■ PROBLEM STATEMENT ■
What I need is an exact repeat of the lines from the one with "none -> yellow plate F4:F5 level 1" through the end of the listing below. Leave out every picture.
BEGIN DATA SUPPLIED
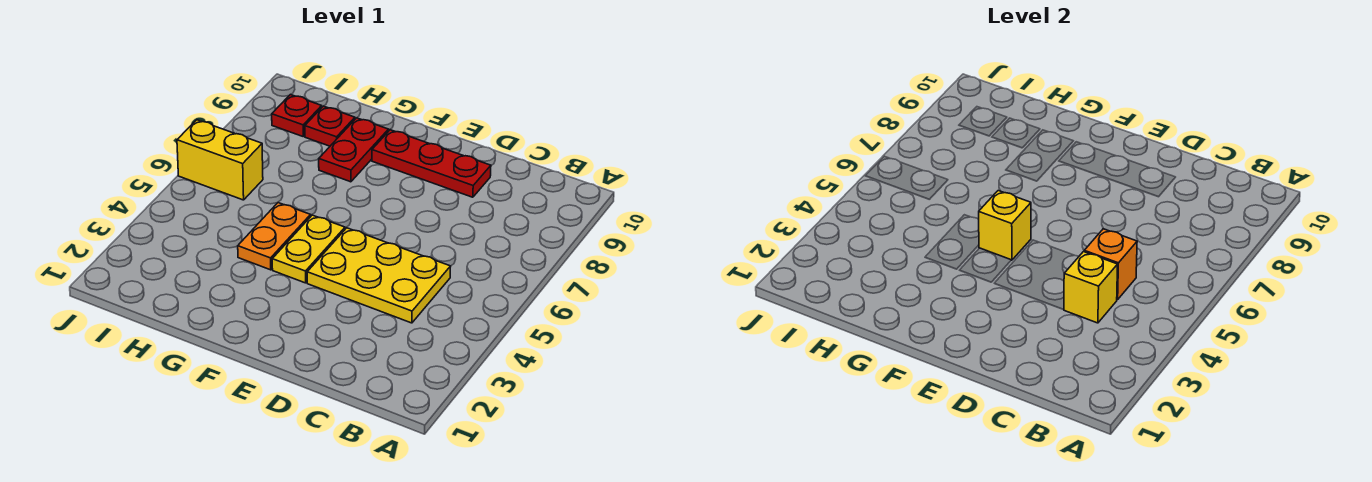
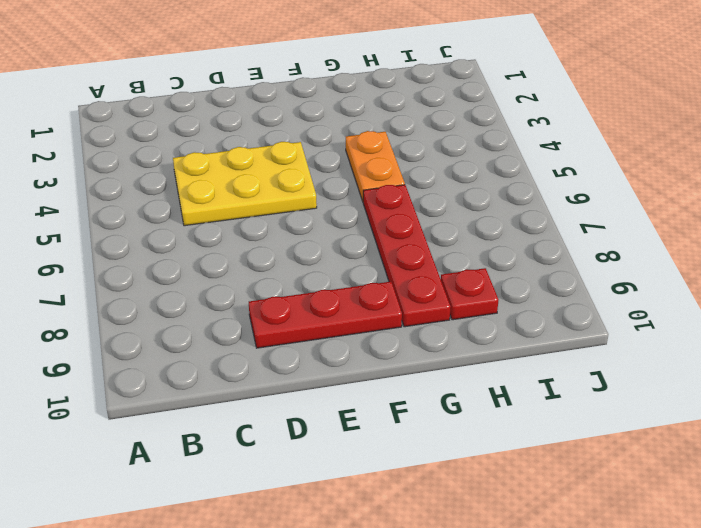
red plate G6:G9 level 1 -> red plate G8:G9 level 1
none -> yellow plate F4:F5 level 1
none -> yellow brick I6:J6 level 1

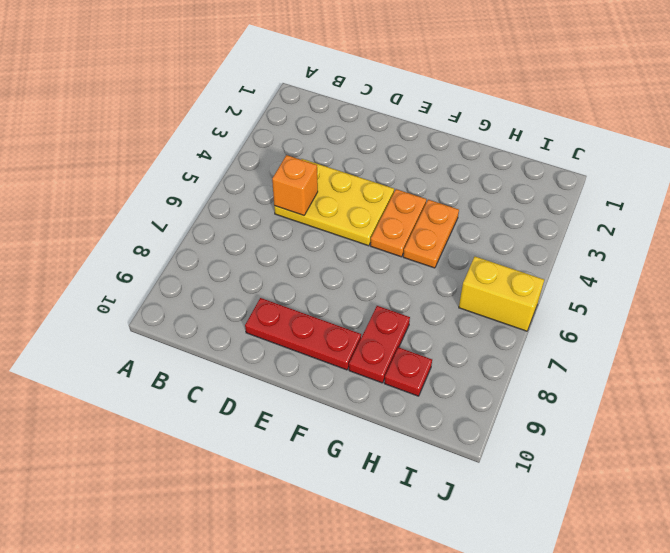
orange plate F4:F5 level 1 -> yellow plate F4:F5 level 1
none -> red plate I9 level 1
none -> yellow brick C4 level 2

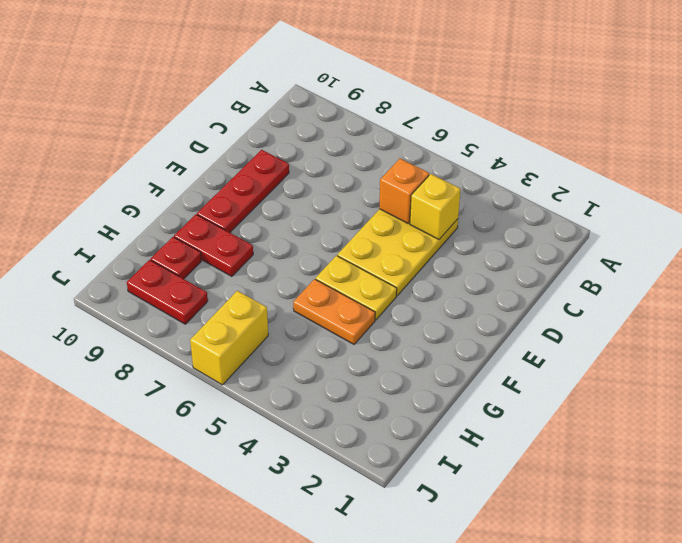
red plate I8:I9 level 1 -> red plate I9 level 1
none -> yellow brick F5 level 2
END DATA SUPPLIED
■ TASK ANSWER ■
none -> yellow plate F4:F5 level 1
none -> yellow brick I6:J6 level 1

orange plate F4:F5 level 1 -> yellow plate F4:F5 level 1
none -> red plate I9 level 1
none -> yellow brick C4 level 2

red plate I8:I9 level 1 -> red plate I9 level 1
none -> yellow brick F5 level 2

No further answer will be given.